■ Exercise objective: Please render every line of the listing below as a numbered list, skipping blank lines and leaving out the pictures.
-- Supplied entries follows --
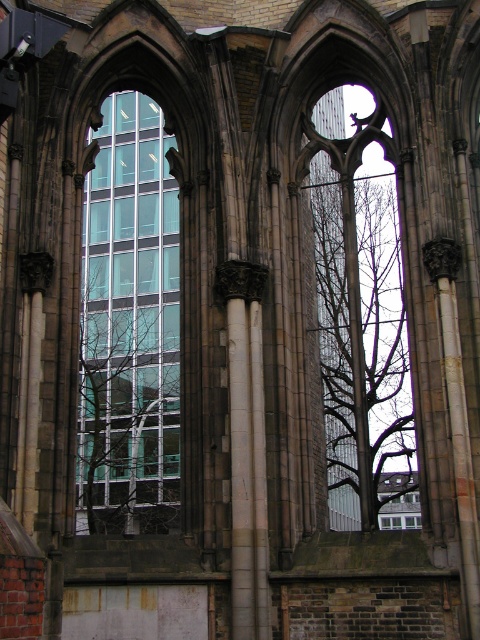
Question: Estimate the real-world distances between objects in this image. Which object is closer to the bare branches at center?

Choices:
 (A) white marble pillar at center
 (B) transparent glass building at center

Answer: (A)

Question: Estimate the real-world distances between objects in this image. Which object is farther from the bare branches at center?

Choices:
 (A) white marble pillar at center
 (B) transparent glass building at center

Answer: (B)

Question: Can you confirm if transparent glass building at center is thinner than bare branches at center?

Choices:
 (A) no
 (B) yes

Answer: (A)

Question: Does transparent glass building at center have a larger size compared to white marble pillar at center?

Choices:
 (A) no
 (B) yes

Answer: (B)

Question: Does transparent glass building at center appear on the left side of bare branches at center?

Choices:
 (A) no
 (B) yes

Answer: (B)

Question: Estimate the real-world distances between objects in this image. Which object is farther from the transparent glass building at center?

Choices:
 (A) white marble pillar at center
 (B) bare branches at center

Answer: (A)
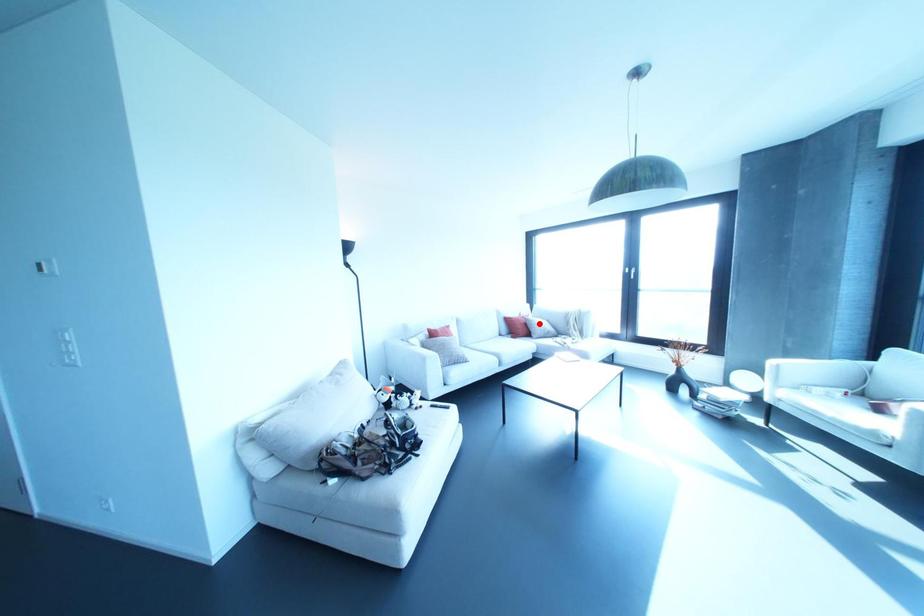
-- Supplied entries concluded --
■ The completed task:
1. Question: Estimate the real-world distances between objects in this image. Which object is closer to the bare branches at center?
2. Choices:
3.  (A) white marble pillar at center
4.  (B) transparent glass building at center
5. Answer: (A)
6. Question: Estimate the real-world distances between objects in this image. Which object is farther from the bare branches at center?
7. Choices:
8.  (A) white marble pillar at center
9.  (B) transparent glass building at center
10. Answer: (B)
11. Question: Can you confirm if transparent glass building at center is thinner than bare branches at center?
12. Choices:
13.  (A) no
14.  (B) yes
15. Answer: (A)
16. Question: Does transparent glass building at center have a larger size compared to white marble pillar at center?
17. Choices:
18.  (A) no
19.  (B) yes
20. Answer: (B)
21. Question: Does transparent glass building at center appear on the left side of bare branches at center?
22. Choices:
23.  (A) no
24.  (B) yes
25. Answer: (B)
26. Question: Estimate the real-world distances between objects in this image. Which object is farther from the transparent glass building at center?
27. Choices:
28.  (A) white marble pillar at center
29.  (B) bare branches at center
30. Answer: (A)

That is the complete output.